:: Problem requirements ::
Nothing outside the range below should be printed. Output exactly the lines from the line with "(512, 315) = (411, 449): brown" to the line with "(801, 246) = (646, 735): brown robot -> none", both included.

:: Entries shown ::
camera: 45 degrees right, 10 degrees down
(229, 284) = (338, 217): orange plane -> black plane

---

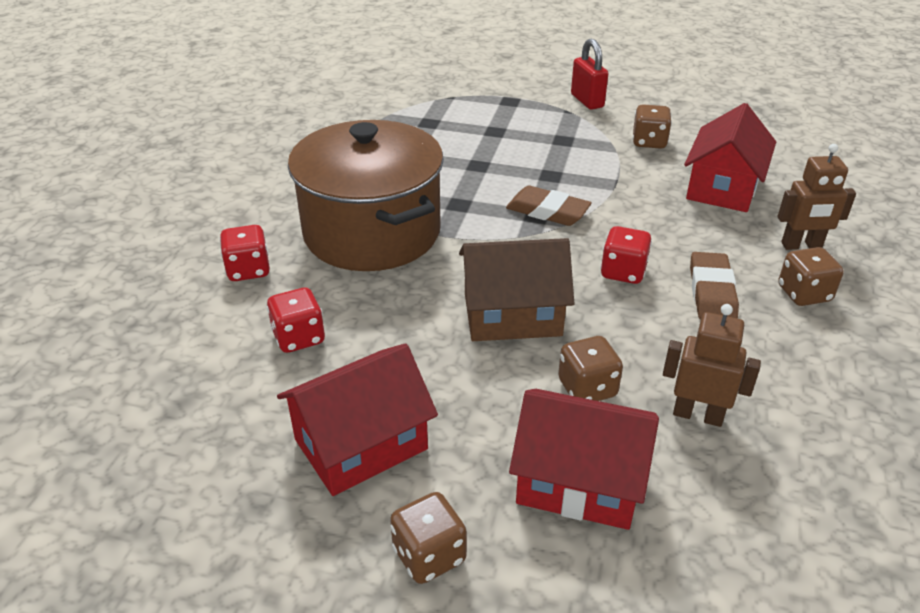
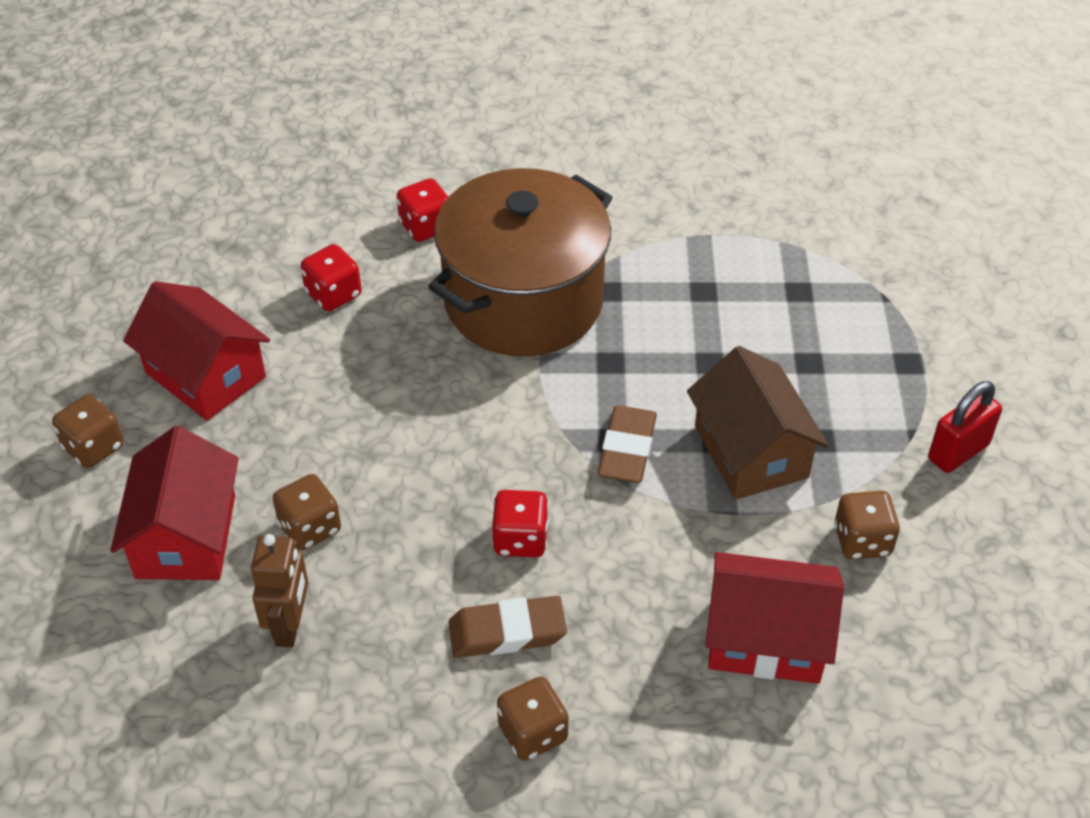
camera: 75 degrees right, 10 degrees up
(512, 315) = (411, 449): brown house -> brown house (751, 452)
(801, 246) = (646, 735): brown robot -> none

--

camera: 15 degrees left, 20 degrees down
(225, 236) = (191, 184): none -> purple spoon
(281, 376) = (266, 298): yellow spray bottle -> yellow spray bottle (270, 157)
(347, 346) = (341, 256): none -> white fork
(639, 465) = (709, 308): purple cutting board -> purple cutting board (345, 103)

:: Completed exercise ::
(512, 315) = (411, 449): brown house -> brown house (751, 452)
(801, 246) = (646, 735): brown robot -> none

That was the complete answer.